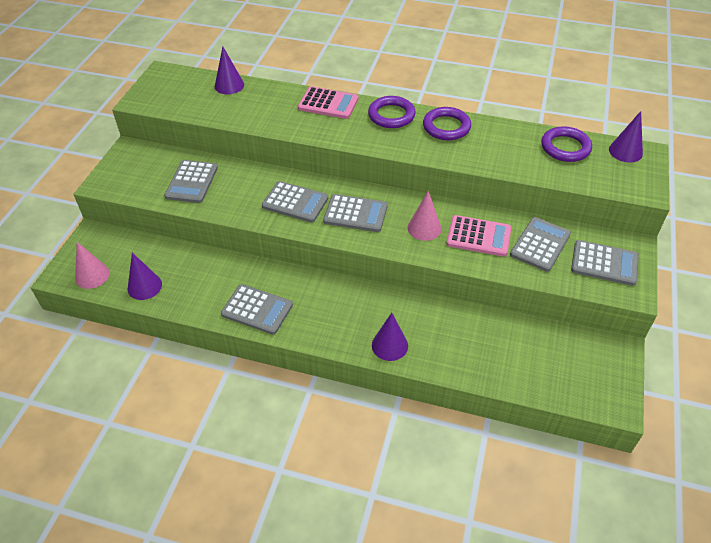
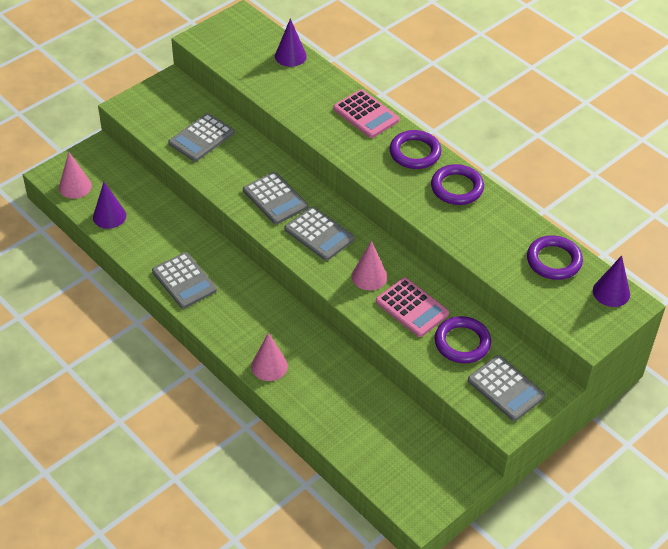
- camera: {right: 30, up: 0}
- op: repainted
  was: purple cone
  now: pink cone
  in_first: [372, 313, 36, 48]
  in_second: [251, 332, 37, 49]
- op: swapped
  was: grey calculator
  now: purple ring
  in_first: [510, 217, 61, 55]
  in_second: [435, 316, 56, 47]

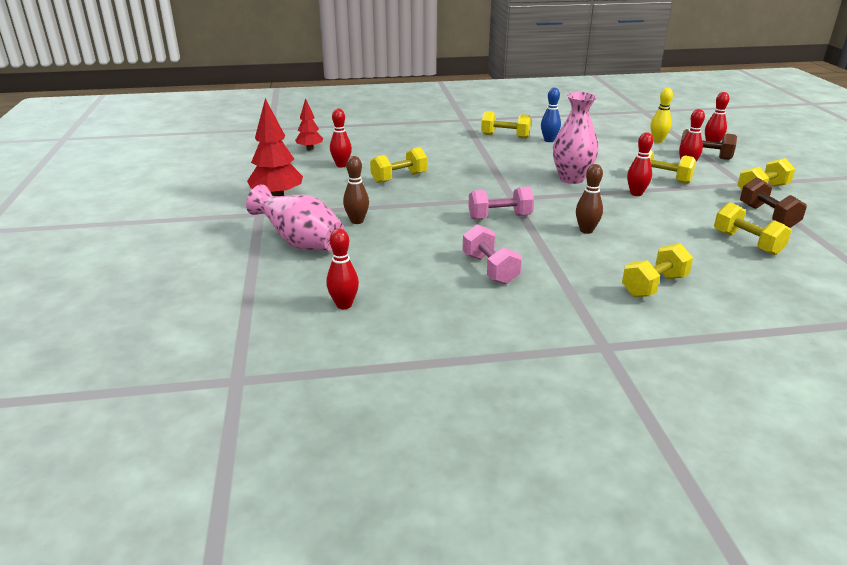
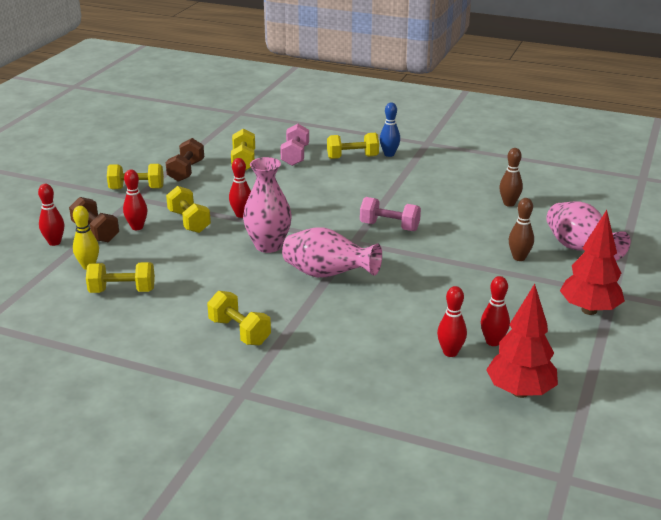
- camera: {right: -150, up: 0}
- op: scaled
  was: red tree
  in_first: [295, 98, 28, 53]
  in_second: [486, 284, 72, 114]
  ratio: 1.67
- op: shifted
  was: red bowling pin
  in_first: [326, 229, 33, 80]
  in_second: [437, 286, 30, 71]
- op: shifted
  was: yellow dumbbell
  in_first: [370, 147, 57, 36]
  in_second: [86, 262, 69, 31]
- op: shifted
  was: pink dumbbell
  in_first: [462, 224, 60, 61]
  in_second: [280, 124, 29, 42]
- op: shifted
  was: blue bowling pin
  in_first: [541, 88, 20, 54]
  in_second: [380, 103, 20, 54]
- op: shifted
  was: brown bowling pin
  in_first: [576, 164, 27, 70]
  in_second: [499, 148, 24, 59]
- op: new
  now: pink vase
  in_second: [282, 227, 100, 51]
□ □ □ □
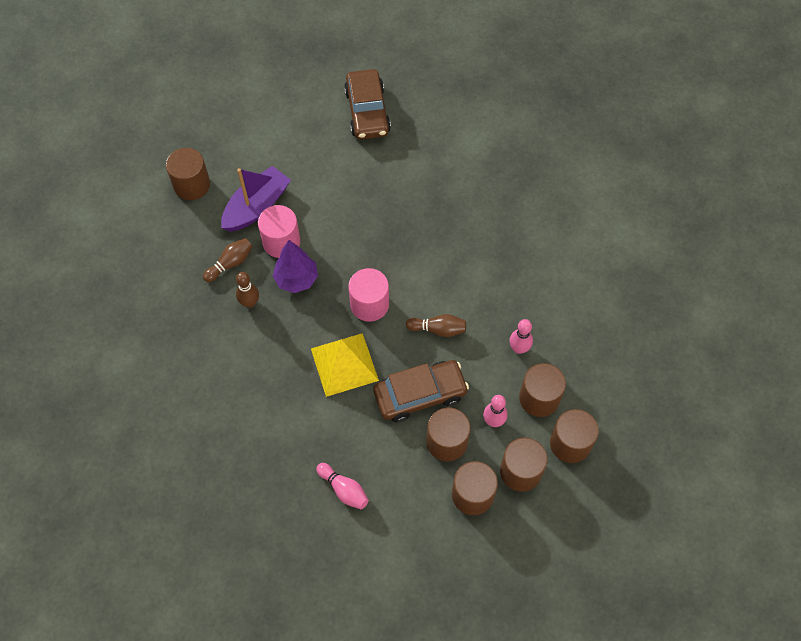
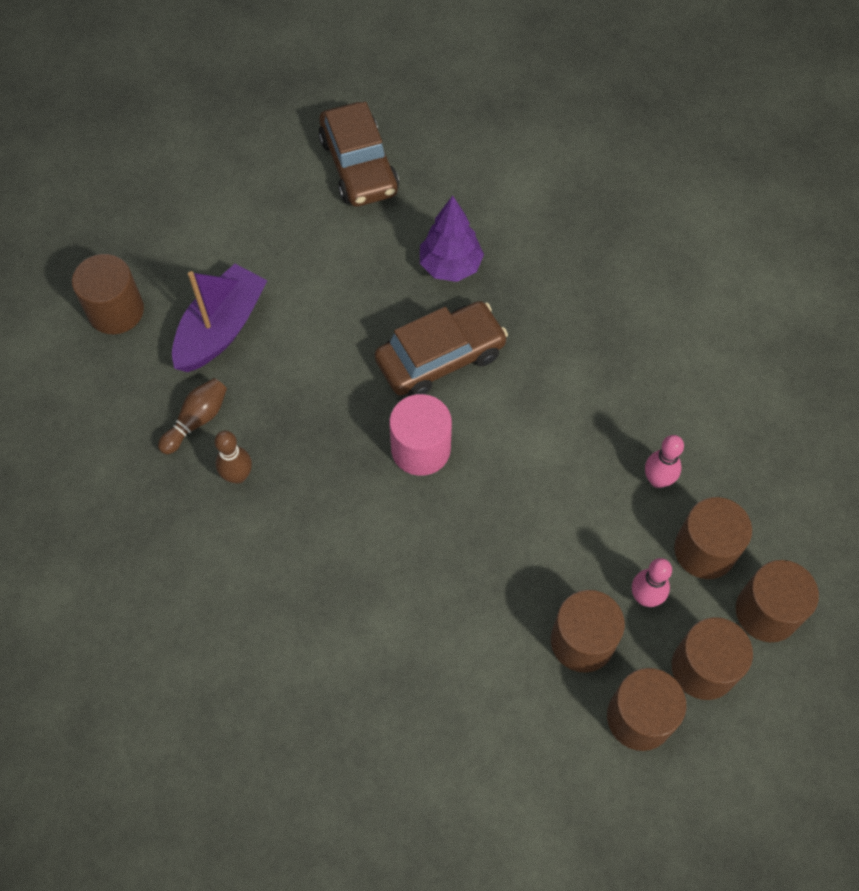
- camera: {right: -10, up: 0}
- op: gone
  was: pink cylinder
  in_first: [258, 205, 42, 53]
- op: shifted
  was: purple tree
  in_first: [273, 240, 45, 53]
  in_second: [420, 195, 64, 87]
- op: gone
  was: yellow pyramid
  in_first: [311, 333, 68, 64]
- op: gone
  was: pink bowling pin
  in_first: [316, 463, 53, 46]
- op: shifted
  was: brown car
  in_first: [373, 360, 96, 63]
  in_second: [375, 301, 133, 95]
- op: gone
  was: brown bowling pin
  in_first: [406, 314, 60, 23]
□ □ □ □
TASK GOAL
Everything from the line with "was: purple cone" through the line with "in_second: [437, 286, 30, 71]" in the material above should be transcribed exactly, except the pictures.

RESULT
  was: purple cone
  now: pink cone
  in_first: [372, 313, 36, 48]
  in_second: [251, 332, 37, 49]
- op: swapped
  was: grey calculator
  now: purple ring
  in_first: [510, 217, 61, 55]
  in_second: [435, 316, 56, 47]

- camera: {right: -150, up: 0}
- op: scaled
  was: red tree
  in_first: [295, 98, 28, 53]
  in_second: [486, 284, 72, 114]
  ratio: 1.67
- op: shifted
  was: red bowling pin
  in_first: [326, 229, 33, 80]
  in_second: [437, 286, 30, 71]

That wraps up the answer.